What you will do:
This exercise calls for an exact copy of the listing, with no pictures kept.

Top of Data below

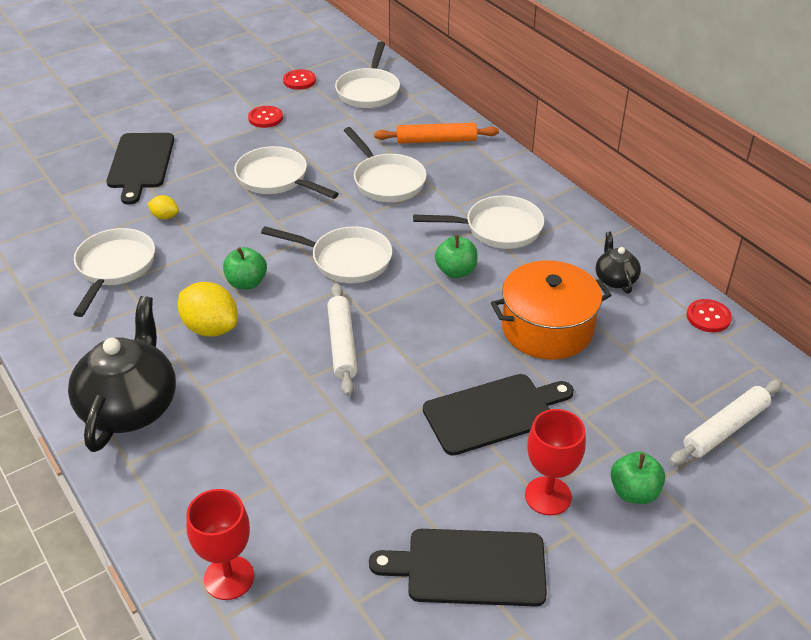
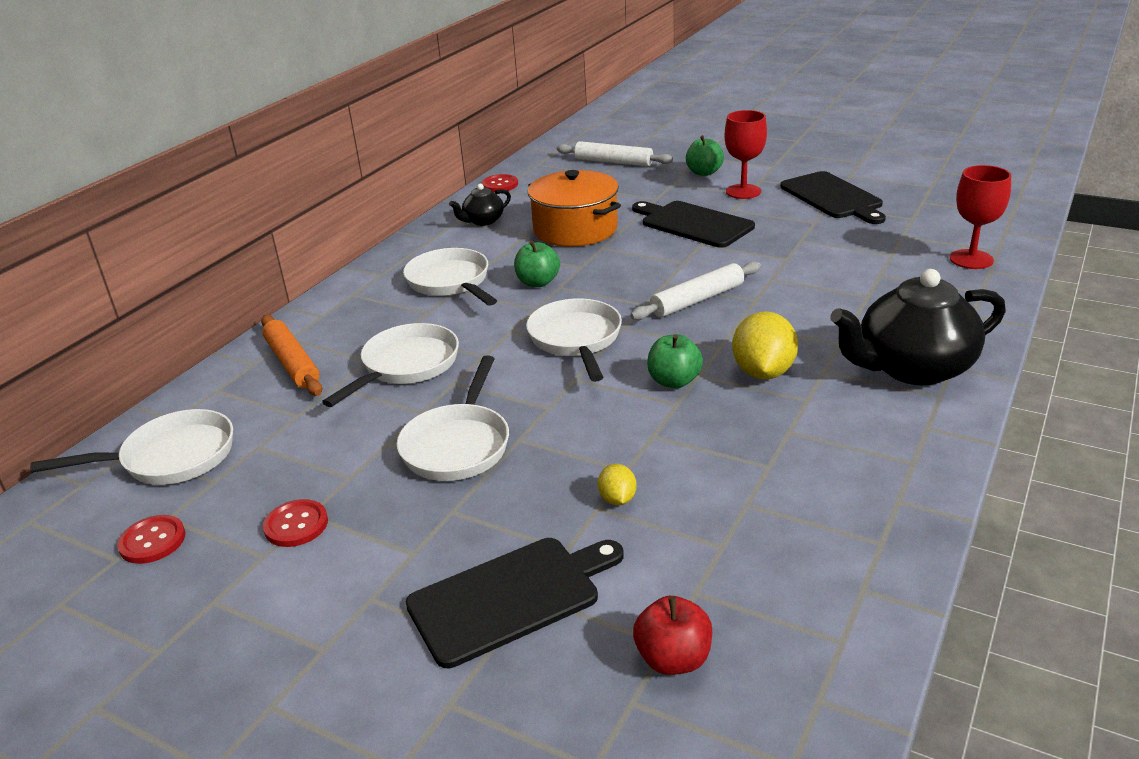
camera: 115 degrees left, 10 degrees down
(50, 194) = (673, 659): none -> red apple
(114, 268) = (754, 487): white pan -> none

Bottom of Data below

Worked solution:
camera: 115 degrees left, 10 degrees down
(50, 194) = (673, 659): none -> red apple
(114, 268) = (754, 487): white pan -> none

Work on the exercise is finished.